Bring together every line in the data that includes "brown".

*** Provided material

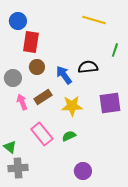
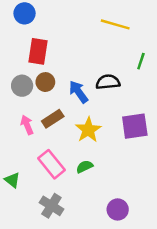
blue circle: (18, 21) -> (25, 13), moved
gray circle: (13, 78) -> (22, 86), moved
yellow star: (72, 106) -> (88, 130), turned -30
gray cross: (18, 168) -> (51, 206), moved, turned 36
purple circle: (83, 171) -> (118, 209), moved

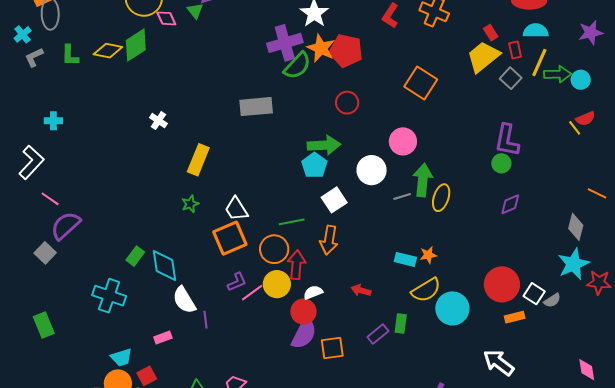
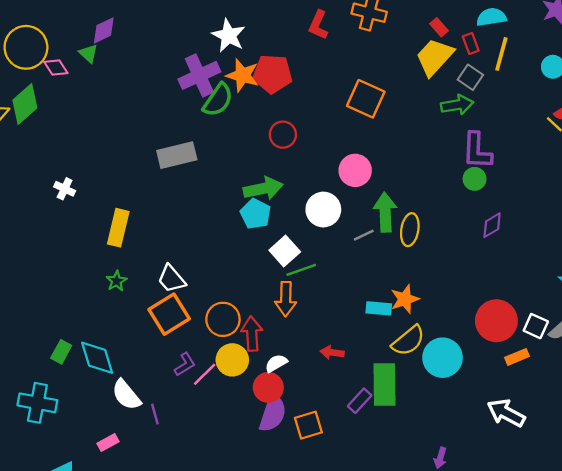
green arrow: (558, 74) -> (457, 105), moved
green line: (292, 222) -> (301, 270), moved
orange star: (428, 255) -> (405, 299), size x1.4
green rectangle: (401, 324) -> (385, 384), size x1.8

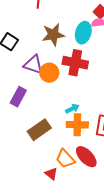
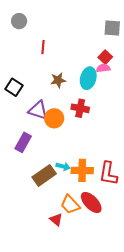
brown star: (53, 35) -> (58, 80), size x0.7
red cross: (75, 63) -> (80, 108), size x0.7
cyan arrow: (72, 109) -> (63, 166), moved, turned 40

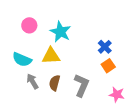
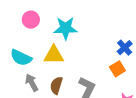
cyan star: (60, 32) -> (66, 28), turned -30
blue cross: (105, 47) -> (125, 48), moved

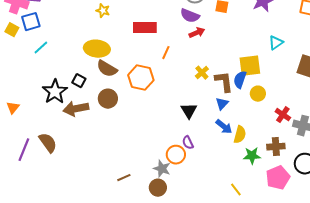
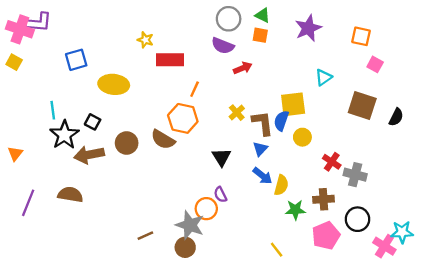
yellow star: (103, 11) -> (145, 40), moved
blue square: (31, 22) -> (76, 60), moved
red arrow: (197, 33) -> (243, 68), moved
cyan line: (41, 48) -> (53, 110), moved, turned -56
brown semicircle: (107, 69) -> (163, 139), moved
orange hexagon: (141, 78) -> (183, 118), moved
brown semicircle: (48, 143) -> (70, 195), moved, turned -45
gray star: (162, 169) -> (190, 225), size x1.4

******

▸ The answer:
brown star: (53, 35) -> (58, 80), size x0.7
brown semicircle: (107, 69) -> (163, 139), moved
brown semicircle: (48, 143) -> (70, 195), moved, turned -45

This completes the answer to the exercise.